[What to do] Using the entries below, write out the line with "emerald domino tile (no. 2 from left)", the line with "white tape (no. 5 from left)", and every line in between, exactly as each is written.

[Data]
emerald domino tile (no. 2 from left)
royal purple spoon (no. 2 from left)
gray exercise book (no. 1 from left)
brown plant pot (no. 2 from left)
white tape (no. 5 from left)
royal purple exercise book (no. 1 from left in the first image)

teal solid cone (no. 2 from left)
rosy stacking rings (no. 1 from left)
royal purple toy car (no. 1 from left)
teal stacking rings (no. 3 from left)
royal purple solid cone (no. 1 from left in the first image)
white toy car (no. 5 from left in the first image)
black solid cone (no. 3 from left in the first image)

==

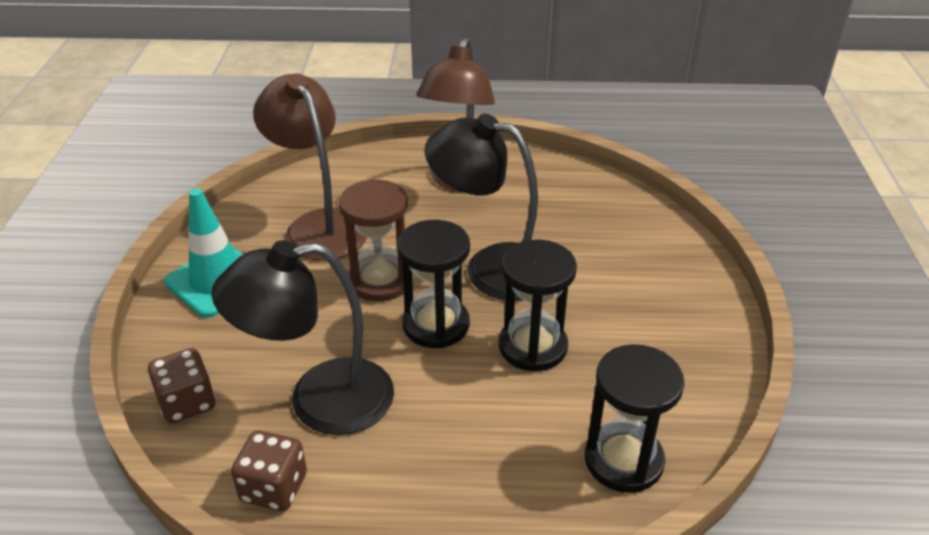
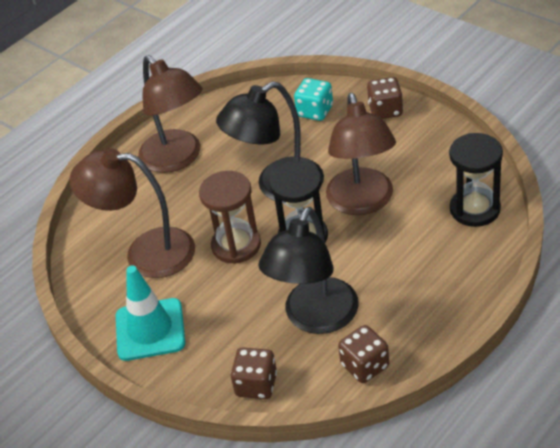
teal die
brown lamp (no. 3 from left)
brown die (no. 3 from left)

[Solution]
emerald domino tile (no. 2 from left)
royal purple spoon (no. 2 from left)
gray exercise book (no. 1 from left)
brown plant pot (no. 2 from left)
white tape (no. 5 from left)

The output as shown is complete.